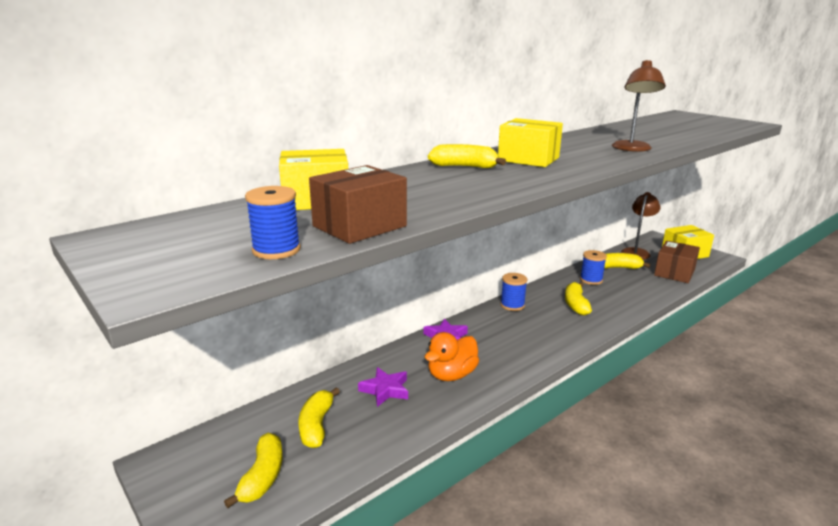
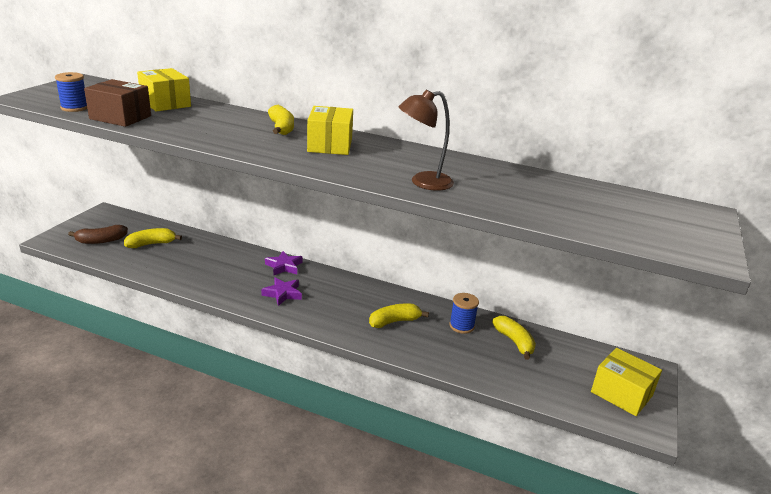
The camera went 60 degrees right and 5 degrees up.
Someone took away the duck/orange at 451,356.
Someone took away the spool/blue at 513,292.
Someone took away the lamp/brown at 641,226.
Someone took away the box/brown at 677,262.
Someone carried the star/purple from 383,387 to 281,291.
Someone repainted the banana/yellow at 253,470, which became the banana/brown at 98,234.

+ + + + +

### Your assignment
Scan the records above for the word "away" and return every line where it occurs.

### Answer box
Someone took away the duck/orange at 451,356.
Someone took away the spool/blue at 513,292.
Someone took away the lamp/brown at 641,226.
Someone took away the box/brown at 677,262.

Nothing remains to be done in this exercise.